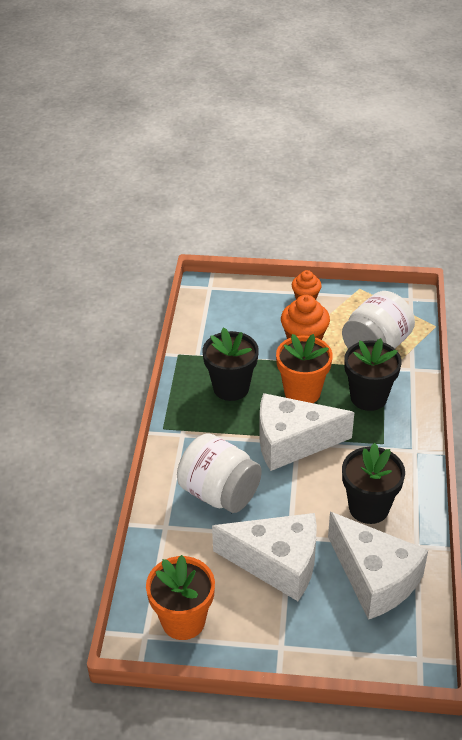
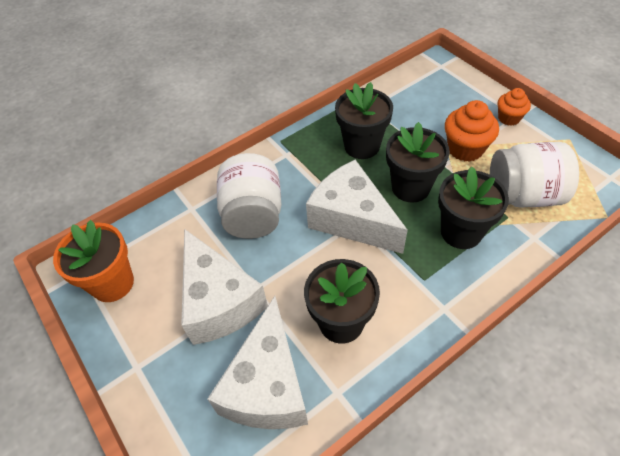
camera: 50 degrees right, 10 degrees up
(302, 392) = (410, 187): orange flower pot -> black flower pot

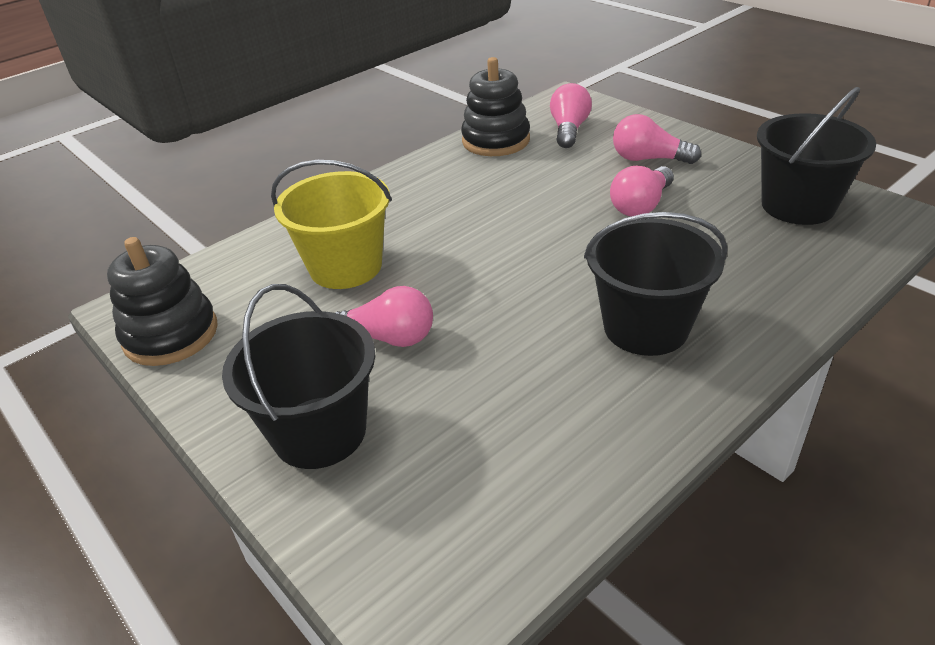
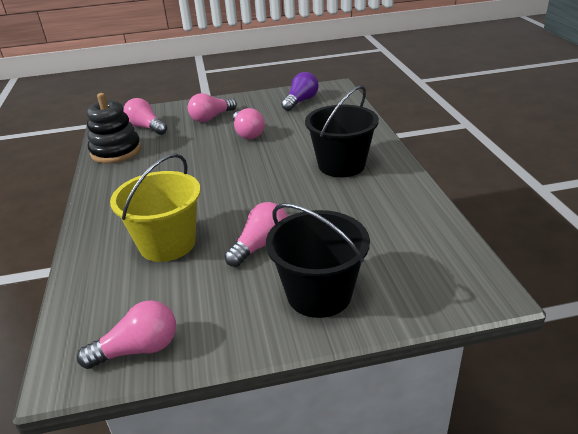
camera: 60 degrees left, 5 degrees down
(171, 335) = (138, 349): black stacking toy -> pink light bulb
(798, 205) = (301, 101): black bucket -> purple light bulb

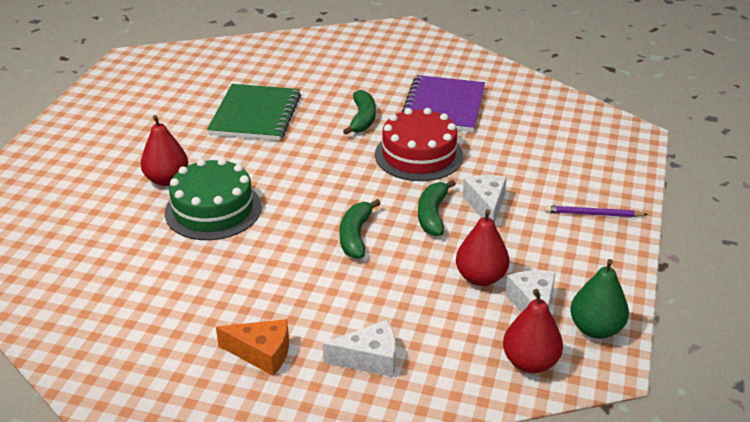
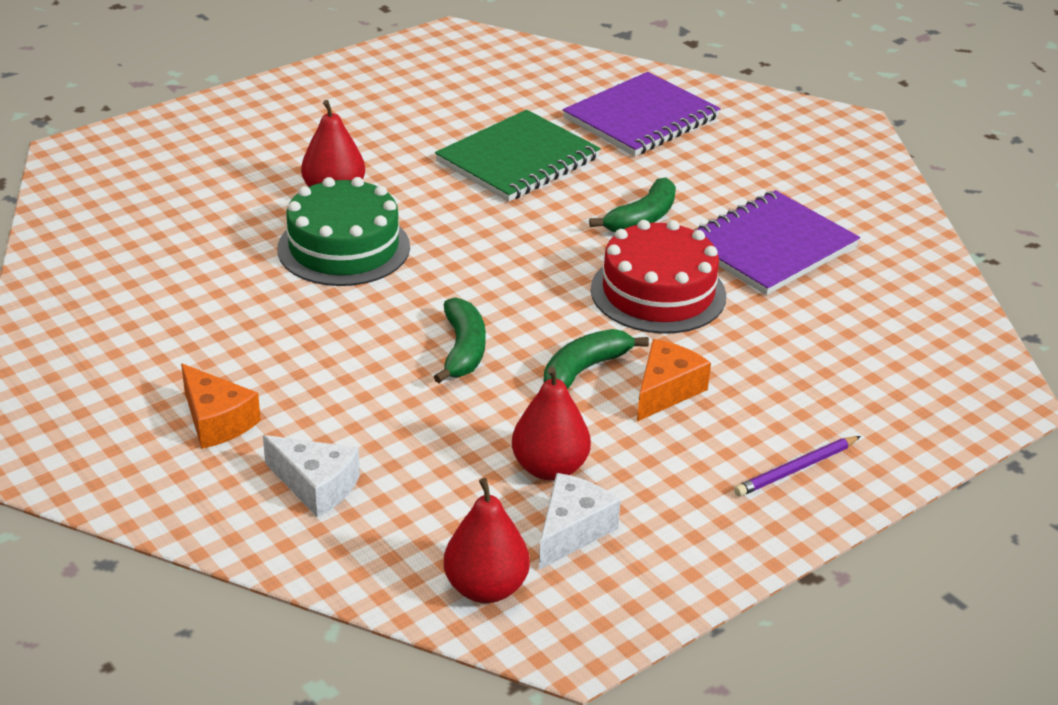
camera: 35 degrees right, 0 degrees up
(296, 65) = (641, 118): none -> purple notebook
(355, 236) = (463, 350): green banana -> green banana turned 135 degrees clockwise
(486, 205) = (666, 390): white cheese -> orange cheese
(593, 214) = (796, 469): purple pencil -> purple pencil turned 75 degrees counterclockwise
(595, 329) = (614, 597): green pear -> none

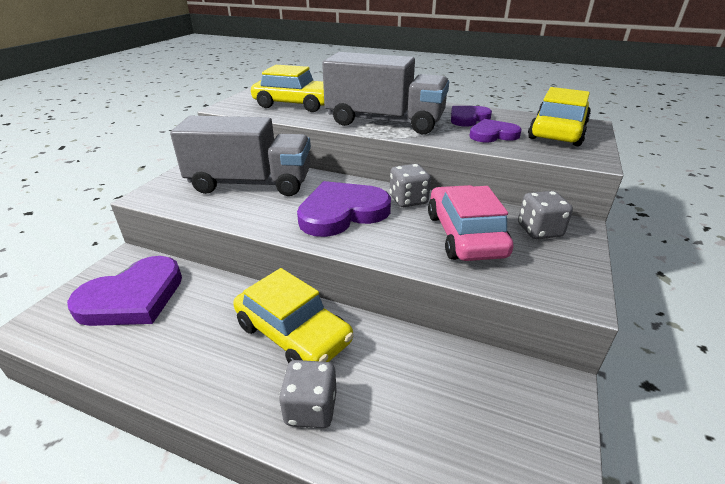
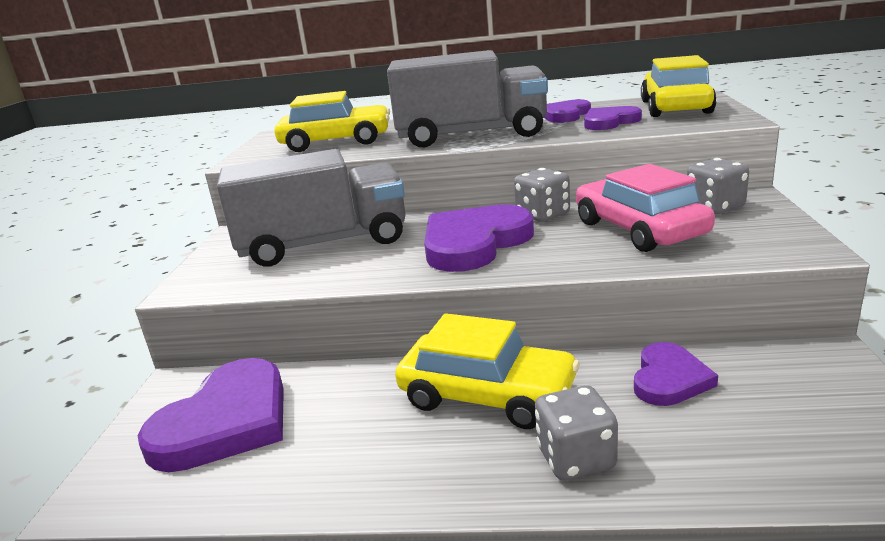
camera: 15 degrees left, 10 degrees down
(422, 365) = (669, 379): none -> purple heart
....
INSTRUCTIONS FOR THE TASK:
Among the entries above, find every line holding "bulb" and copy it.

SOLUTION FOR THIS TASK:
(171, 335) = (138, 349): black stacking toy -> pink light bulb
(798, 205) = (301, 101): black bucket -> purple light bulb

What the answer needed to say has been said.